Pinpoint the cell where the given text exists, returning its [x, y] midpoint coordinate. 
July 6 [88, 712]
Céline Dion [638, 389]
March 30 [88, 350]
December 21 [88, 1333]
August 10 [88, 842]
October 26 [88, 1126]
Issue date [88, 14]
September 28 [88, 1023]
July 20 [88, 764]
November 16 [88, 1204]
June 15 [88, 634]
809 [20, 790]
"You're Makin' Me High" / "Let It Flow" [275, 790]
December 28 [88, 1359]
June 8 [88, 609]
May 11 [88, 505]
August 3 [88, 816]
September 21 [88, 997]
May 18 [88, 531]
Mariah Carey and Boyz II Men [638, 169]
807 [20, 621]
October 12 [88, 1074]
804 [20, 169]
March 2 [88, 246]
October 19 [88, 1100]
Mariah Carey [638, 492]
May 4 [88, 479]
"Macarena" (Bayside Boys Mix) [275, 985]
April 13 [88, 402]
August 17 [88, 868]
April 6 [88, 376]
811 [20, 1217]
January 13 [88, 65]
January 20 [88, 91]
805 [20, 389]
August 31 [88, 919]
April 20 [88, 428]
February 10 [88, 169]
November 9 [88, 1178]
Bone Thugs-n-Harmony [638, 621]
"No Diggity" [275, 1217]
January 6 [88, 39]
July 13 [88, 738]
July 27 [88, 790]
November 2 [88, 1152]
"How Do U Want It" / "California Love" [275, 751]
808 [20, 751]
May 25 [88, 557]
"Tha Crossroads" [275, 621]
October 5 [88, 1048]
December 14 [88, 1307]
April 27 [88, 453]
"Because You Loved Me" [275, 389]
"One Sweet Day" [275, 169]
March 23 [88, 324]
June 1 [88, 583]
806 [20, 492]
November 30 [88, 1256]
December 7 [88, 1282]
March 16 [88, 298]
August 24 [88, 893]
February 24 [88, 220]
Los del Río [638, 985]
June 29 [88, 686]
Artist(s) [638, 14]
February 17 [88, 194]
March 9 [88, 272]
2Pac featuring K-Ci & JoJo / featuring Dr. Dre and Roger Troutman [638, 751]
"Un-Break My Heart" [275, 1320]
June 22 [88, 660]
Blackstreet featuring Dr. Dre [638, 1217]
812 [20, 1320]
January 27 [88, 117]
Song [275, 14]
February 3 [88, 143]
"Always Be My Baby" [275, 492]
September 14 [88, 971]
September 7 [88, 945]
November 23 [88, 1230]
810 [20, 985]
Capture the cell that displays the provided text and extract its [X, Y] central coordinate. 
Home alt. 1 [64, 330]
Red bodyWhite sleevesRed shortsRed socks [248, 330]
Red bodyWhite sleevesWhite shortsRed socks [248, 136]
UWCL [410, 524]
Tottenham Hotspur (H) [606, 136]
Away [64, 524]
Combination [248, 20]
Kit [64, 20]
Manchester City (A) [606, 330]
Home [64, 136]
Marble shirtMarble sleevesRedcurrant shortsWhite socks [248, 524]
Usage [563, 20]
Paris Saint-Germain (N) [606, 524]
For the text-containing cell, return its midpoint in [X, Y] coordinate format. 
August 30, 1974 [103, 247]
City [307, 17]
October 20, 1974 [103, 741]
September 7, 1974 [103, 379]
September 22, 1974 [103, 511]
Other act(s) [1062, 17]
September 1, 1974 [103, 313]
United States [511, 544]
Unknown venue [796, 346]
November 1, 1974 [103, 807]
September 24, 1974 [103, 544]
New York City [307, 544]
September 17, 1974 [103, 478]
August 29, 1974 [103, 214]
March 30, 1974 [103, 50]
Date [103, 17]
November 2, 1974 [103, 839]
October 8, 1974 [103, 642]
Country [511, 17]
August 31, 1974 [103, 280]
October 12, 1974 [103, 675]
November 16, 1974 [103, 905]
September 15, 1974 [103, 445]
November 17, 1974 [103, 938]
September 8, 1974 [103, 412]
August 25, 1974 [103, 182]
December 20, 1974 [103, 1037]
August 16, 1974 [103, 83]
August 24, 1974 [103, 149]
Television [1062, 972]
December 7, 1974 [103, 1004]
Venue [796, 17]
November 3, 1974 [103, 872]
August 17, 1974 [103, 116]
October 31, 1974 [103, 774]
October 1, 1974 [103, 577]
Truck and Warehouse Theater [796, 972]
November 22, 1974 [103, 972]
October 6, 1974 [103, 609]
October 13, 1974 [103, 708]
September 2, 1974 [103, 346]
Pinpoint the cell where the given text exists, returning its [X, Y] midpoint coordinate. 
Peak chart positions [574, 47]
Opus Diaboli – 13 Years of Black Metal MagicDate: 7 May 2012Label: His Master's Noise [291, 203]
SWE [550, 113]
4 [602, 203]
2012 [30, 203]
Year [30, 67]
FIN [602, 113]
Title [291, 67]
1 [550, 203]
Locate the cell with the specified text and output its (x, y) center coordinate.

━━━━━━

(Task objective) Could you return, word for word, every line of the material from its very first line down through the line containing "July 20 [88, 764]", with both of those lines included?

(Completed task)
Pinpoint the cell where the given text exists, returning its [x, y] midpoint coordinate. 
July 6 [88, 712]
Céline Dion [638, 389]
March 30 [88, 350]
December 21 [88, 1333]
August 10 [88, 842]
October 26 [88, 1126]
Issue date [88, 14]
September 28 [88, 1023]
July 20 [88, 764]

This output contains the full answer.